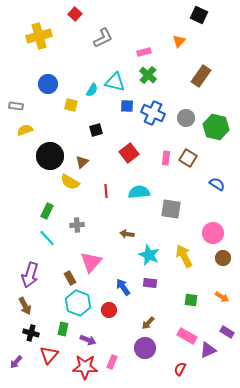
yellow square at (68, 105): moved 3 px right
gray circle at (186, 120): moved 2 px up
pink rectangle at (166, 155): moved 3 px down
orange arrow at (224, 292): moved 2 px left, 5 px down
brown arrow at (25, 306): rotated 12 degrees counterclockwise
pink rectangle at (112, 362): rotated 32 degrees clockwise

* * *

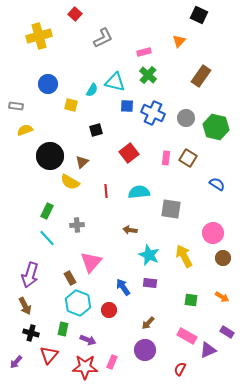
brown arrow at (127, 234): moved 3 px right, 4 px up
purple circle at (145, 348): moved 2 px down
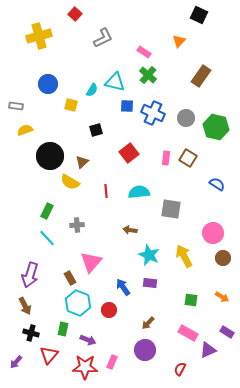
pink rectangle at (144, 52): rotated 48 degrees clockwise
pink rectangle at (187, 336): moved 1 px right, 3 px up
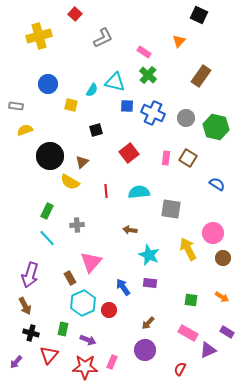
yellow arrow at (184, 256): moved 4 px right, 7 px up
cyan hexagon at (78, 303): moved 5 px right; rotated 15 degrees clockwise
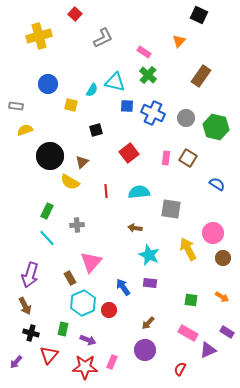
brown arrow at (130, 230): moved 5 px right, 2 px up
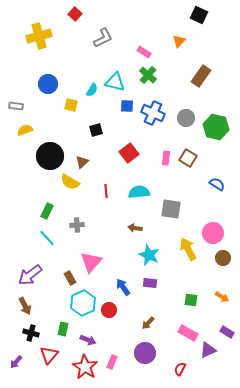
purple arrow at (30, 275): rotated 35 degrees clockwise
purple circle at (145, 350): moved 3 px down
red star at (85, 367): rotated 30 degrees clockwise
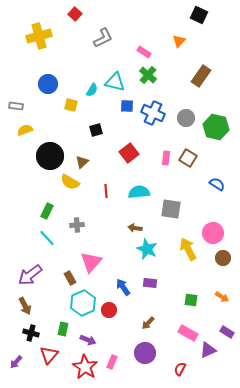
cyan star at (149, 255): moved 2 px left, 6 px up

Aim
Starting at the line that has "yellow square at (68, 105): moved 3 px right" and stopping after the line that has "pink rectangle at (112, 362): rotated", rename every "arrow" in the records to "pointer" and leave everything else unchanged. Give back only those lines.

Answer to the task
yellow square at (68, 105): moved 3 px right
gray circle at (186, 120): moved 2 px up
pink rectangle at (166, 155): moved 3 px down
orange pointer at (224, 292): moved 2 px left, 5 px down
brown pointer at (25, 306): rotated 12 degrees counterclockwise
pink rectangle at (112, 362): rotated 32 degrees clockwise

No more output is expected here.